Data extracts:
------------------------------------------------------------------------

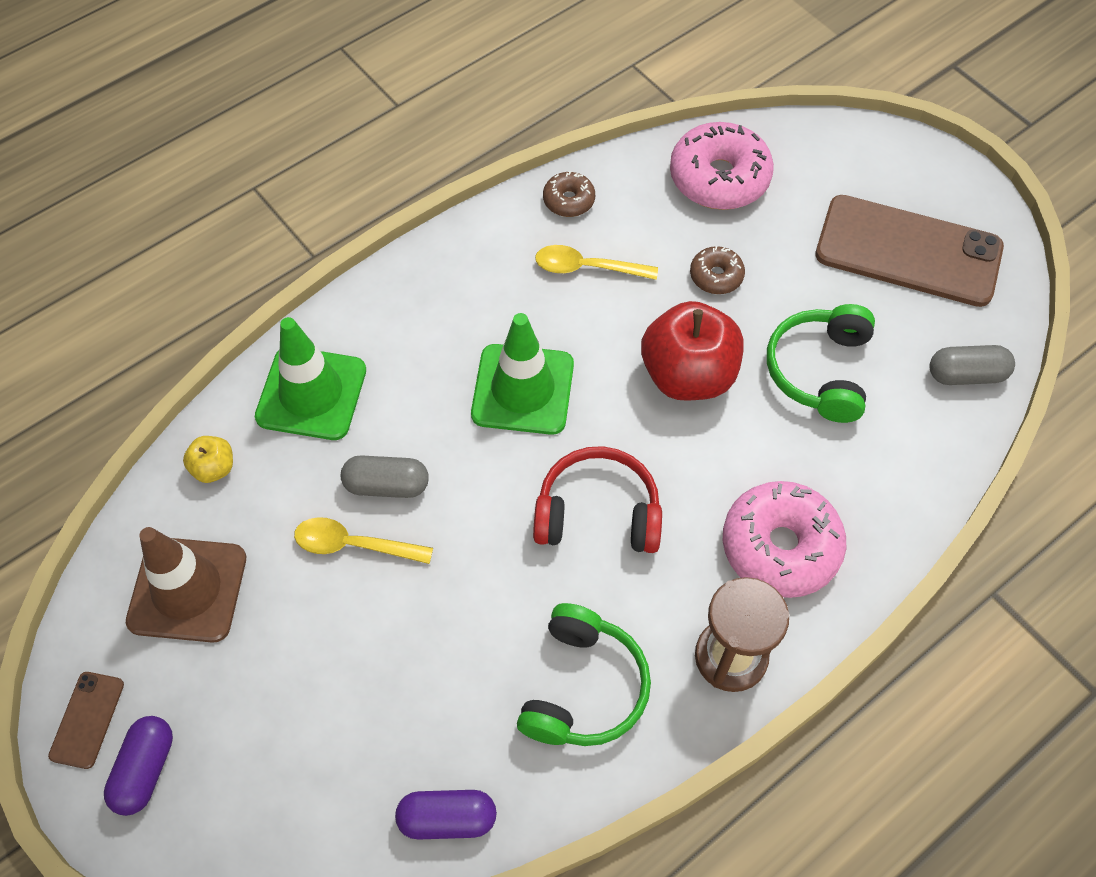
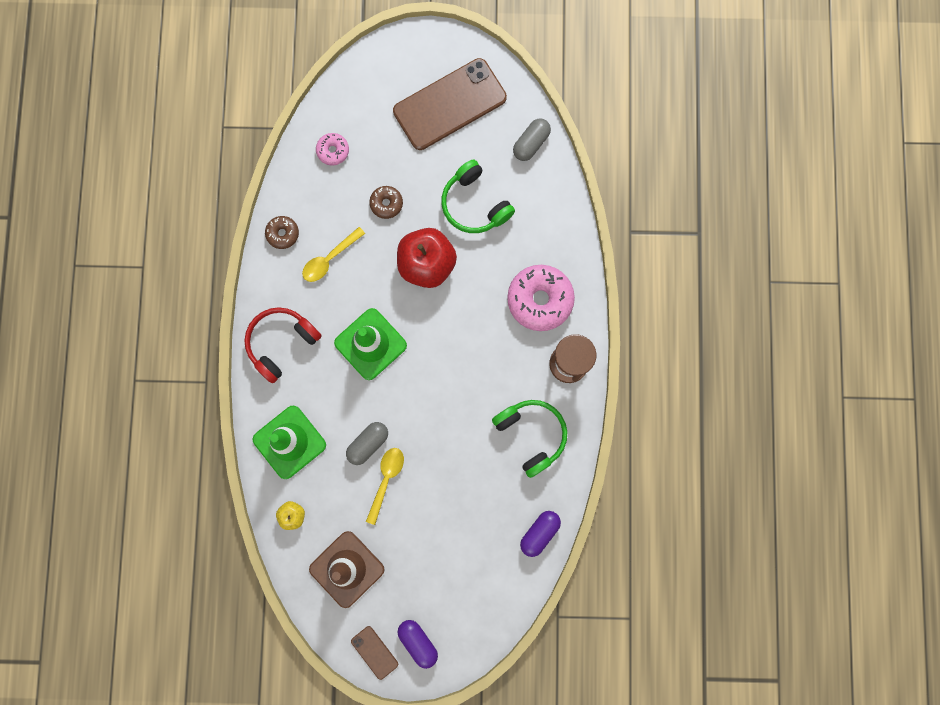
camera: 50 degrees left, 20 degrees up
yellow spoon [294,517,433,564] -> yellow spoon turned 150 degrees clockwise [366,448,404,525]
red headphones [533,446,662,553] -> red headphones moved to [244,307,321,383]
pink donut [670,122,774,210] -> pink donut [316,133,349,166], size x0.51

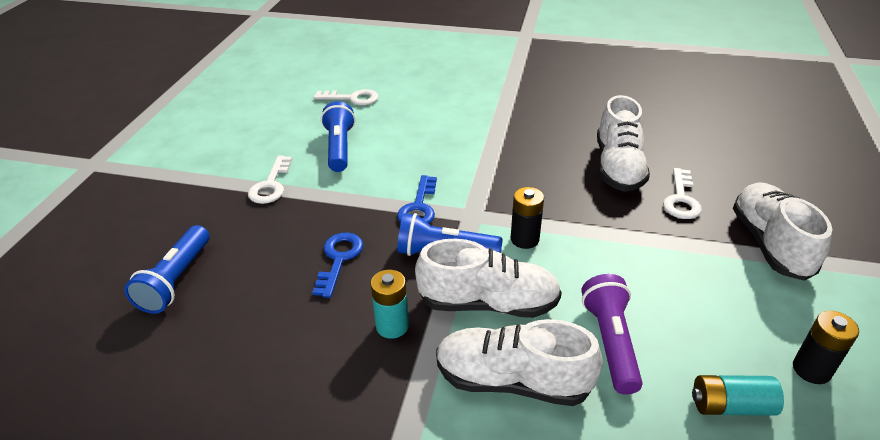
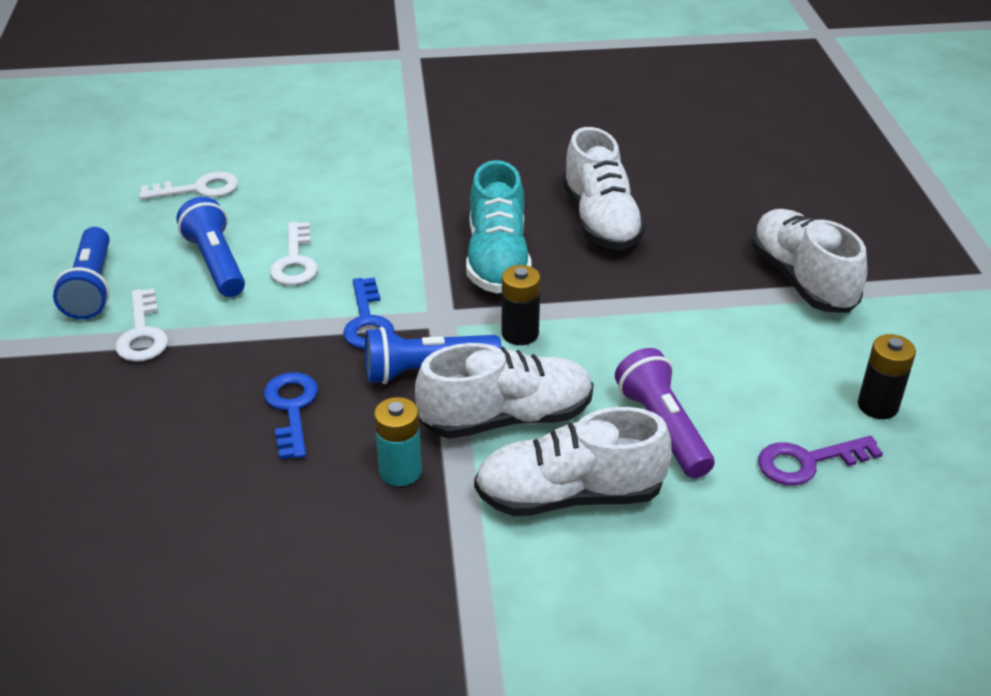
camera: 20 degrees left, 0 degrees up
blue flashlight [124,225,209,314] -> blue flashlight moved to [53,227,110,319]
white key [663,168,702,219] -> white key moved to [270,222,318,285]
turquoise battery [692,375,784,416] -> purple key [758,436,883,486]
none -> turquoise shoe [466,160,532,294]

------------------------------------------------------------------------

Task goal: Please write out exactly the line containing "white key [663,168,702,219]" and every line after it through the end of the records, nothing more.

Task answer:
white key [663,168,702,219] -> white key moved to [270,222,318,285]
turquoise battery [692,375,784,416] -> purple key [758,436,883,486]
none -> turquoise shoe [466,160,532,294]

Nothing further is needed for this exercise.